▶ [What you will do] In the listing below, find each line with the string "minus" and return it.

===

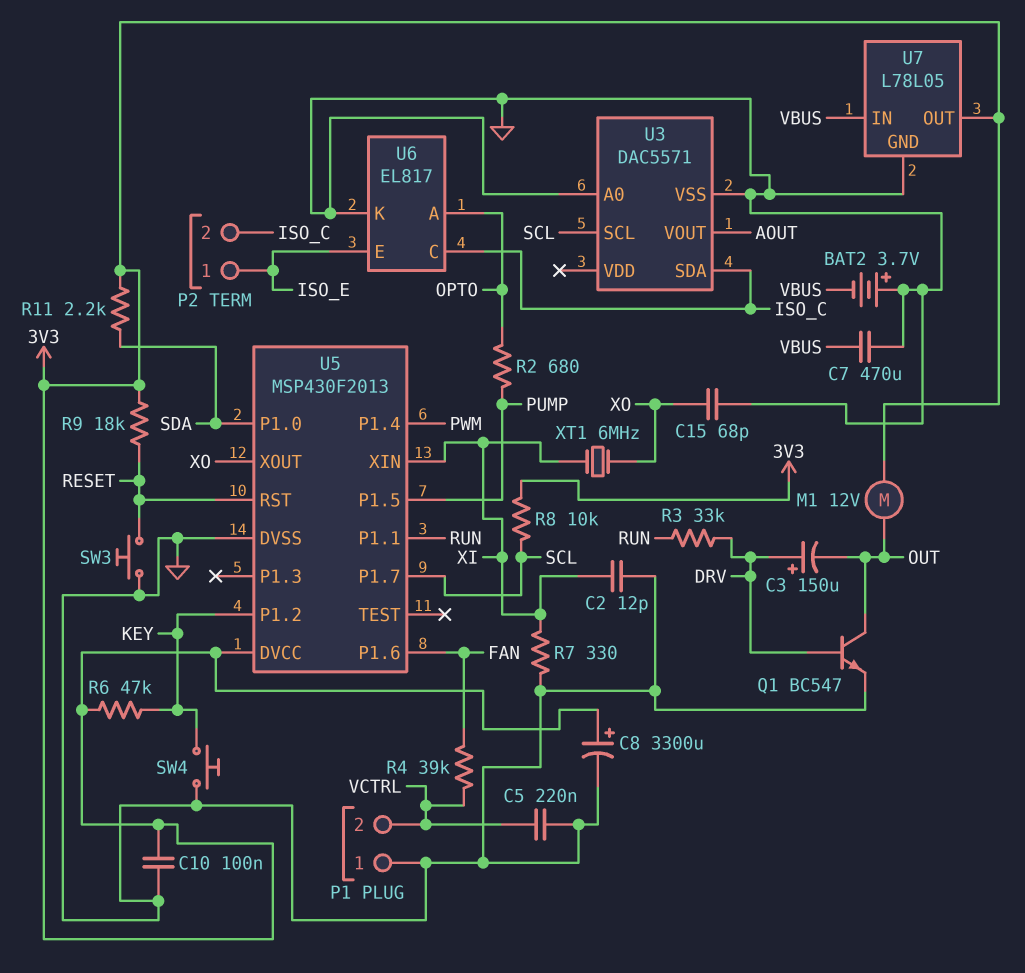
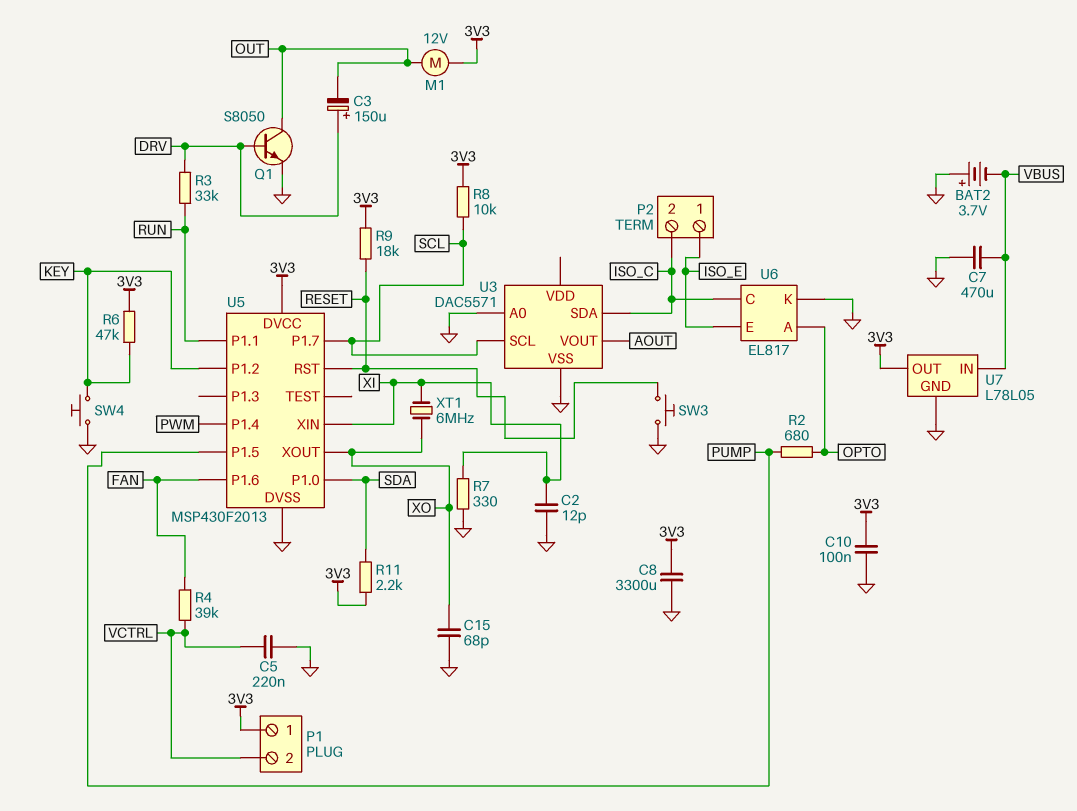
C8: 3300uF (plus 3V3, minus GND) -> 3300uF (3V3, GND)
P1 pin 1: GND -> 3V3
Q1: NPN BC547 (B DRV, C OUT, E GND) -> NPN S8050 (B DRV, C OUT, E GND)

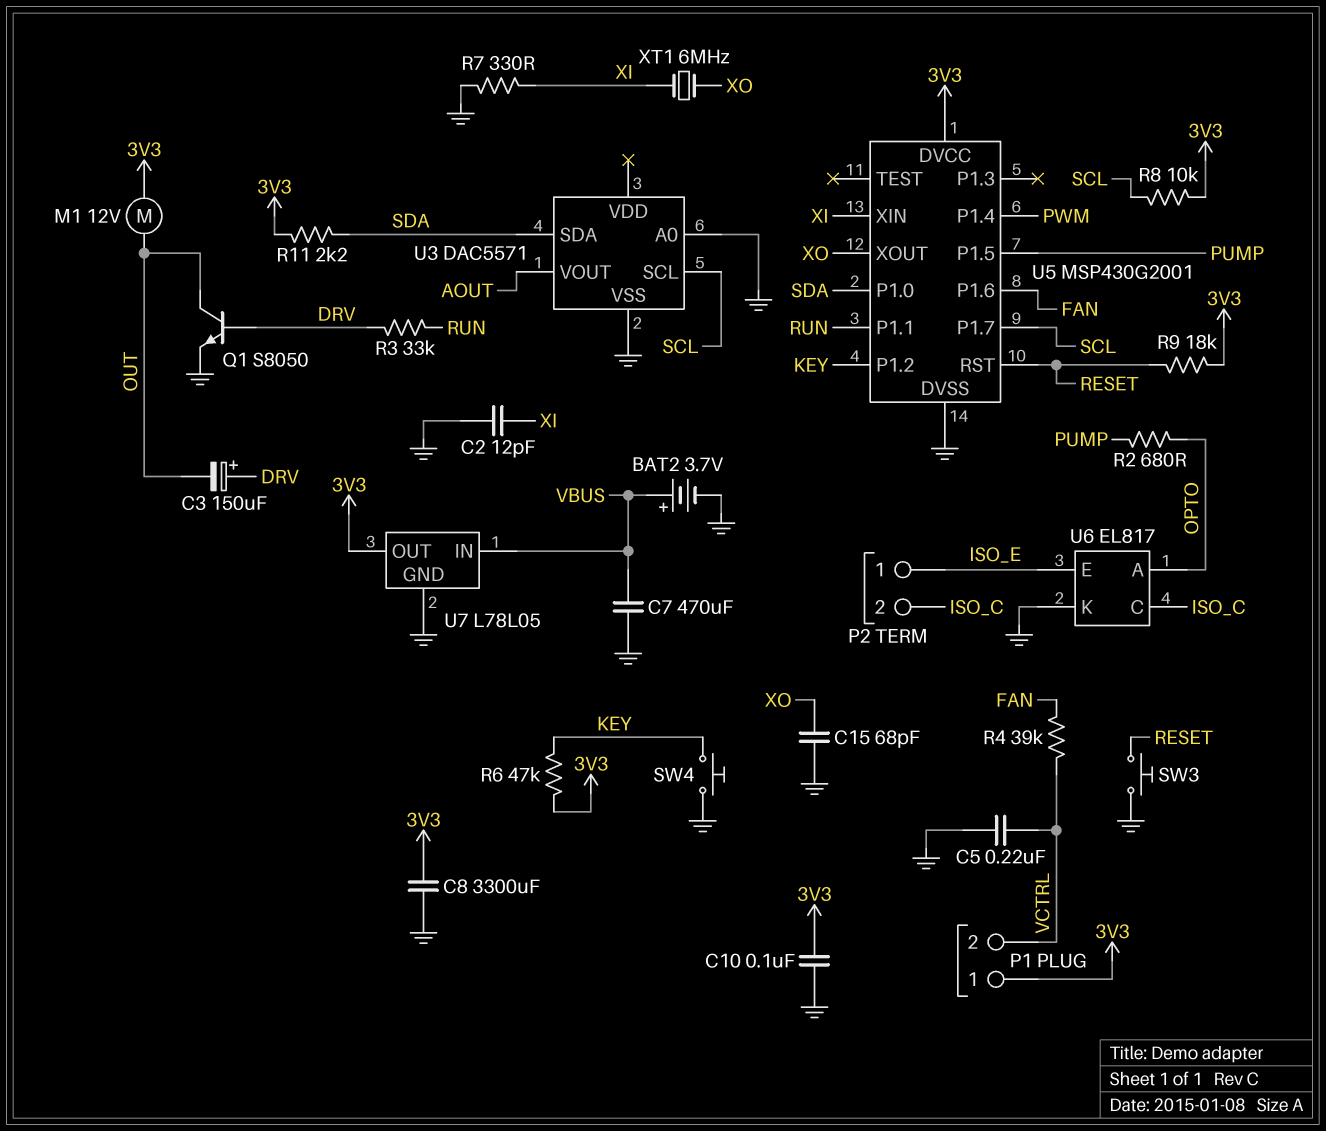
BAT2: 3.7V (plus GND, minus VBUS) -> 3.7V (plus VBUS, minus GND)
U3 pin SDA: ISO_C -> SDA
U5: MSP430F2013 -> MSP430G2001

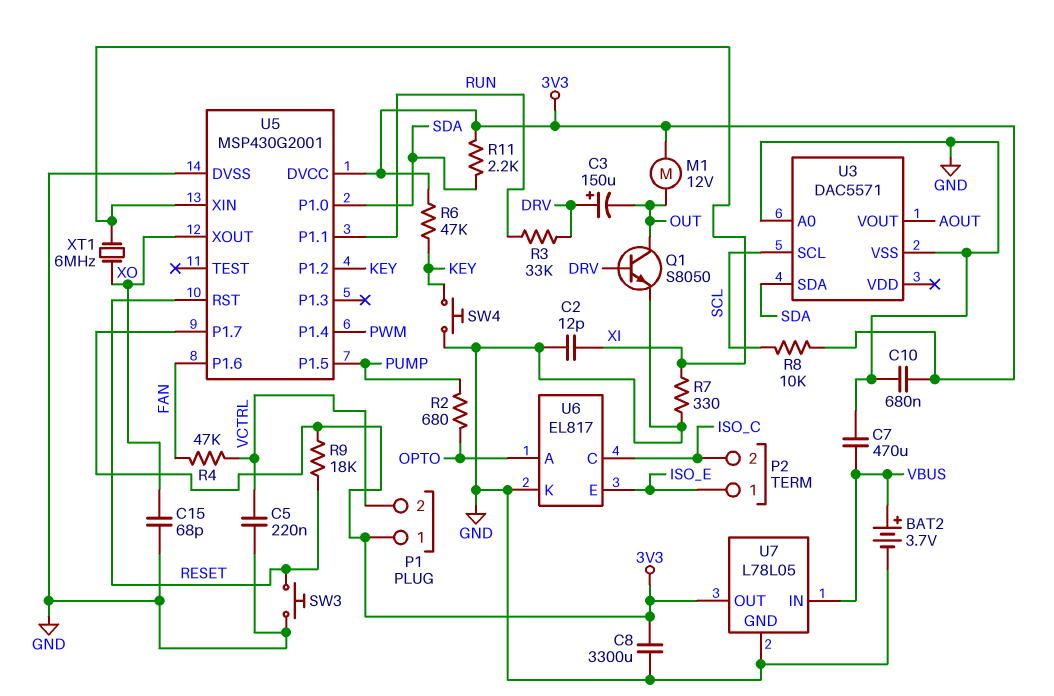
C10: 100nF (3V3, GND) -> 680nF (3V3, GND)
R4: 39k (FAN, VCTRL) -> 47k (FAN, VCTRL)
U5 pin P1.7: SCL -> 3V3

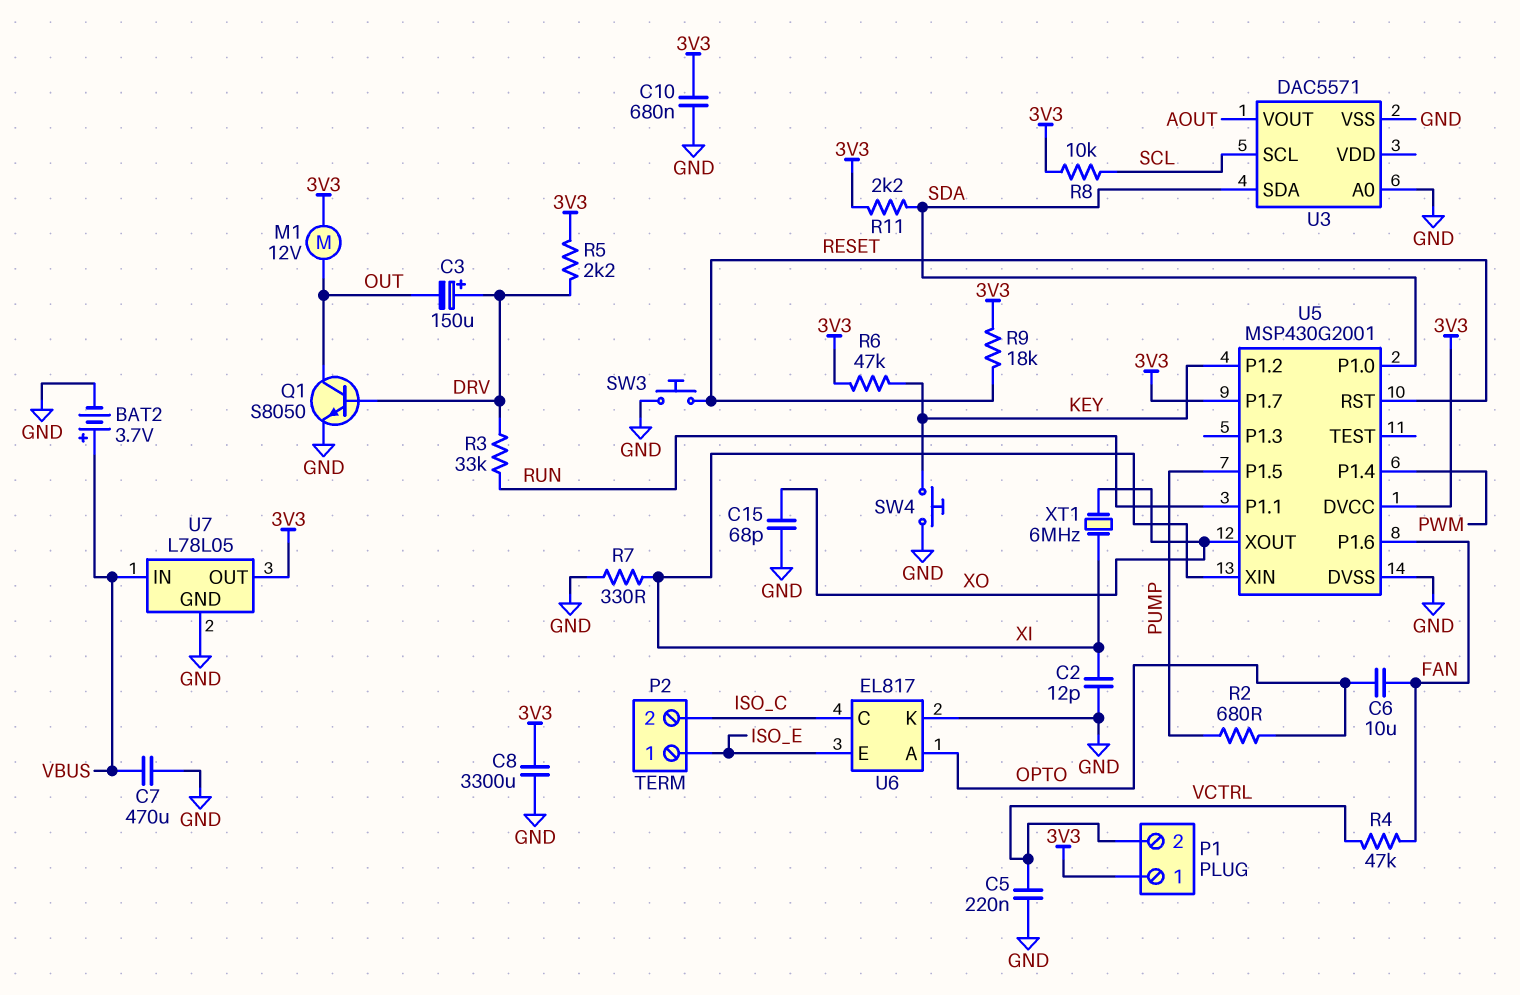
C6: none -> 10uF (FAN, OPTO)
R5: none -> 2.2k (3V3, DRV)

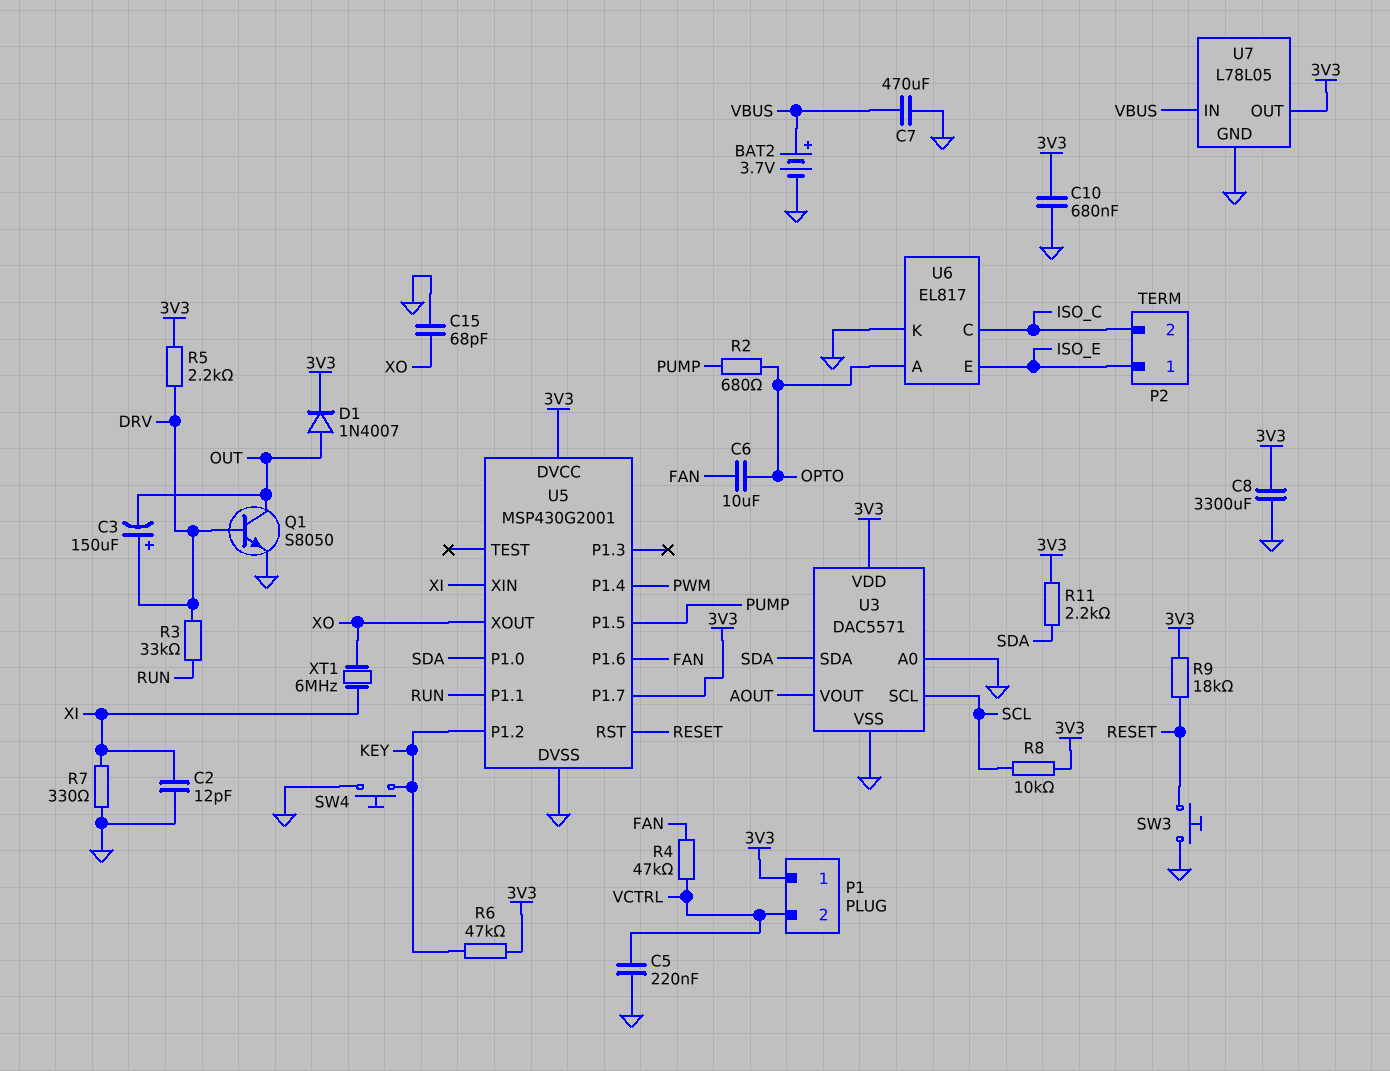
D1: none -> diode 1N4007 (A OUT, K 3V3)
M1: motor 12V (3V3, OUT) -> none
U3 pin VDD: none -> 3V3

===

▶ [Written answer]
C8: 3300uF (plus 3V3, minus GND) -> 3300uF (3V3, GND)
BAT2: 3.7V (plus GND, minus VBUS) -> 3.7V (plus VBUS, minus GND)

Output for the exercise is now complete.